▸ TASK
In the listing below, find each line that holds the string "adhesiva" and copy it.

▸ SOURCE MATERIAL
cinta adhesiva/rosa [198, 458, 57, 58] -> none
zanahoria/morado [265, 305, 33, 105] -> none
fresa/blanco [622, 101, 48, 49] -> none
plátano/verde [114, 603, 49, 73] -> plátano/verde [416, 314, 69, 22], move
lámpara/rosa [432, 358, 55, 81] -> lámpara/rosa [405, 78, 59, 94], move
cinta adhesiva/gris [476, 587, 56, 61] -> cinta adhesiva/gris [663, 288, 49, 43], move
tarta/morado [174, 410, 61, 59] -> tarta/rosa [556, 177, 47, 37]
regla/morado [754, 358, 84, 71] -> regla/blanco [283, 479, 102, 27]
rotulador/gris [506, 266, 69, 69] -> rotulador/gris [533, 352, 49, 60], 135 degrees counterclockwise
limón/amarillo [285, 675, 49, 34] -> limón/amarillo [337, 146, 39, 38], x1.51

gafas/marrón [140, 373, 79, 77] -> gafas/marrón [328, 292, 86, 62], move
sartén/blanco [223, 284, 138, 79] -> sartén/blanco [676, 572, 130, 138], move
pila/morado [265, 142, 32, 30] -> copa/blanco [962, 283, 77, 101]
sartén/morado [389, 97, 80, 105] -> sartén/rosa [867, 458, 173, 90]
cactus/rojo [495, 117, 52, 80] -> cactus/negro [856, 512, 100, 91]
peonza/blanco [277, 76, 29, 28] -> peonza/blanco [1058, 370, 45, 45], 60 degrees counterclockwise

▸ SOLVED PROBLEM
cinta adhesiva/rosa [198, 458, 57, 58] -> none
cinta adhesiva/gris [476, 587, 56, 61] -> cinta adhesiva/gris [663, 288, 49, 43], move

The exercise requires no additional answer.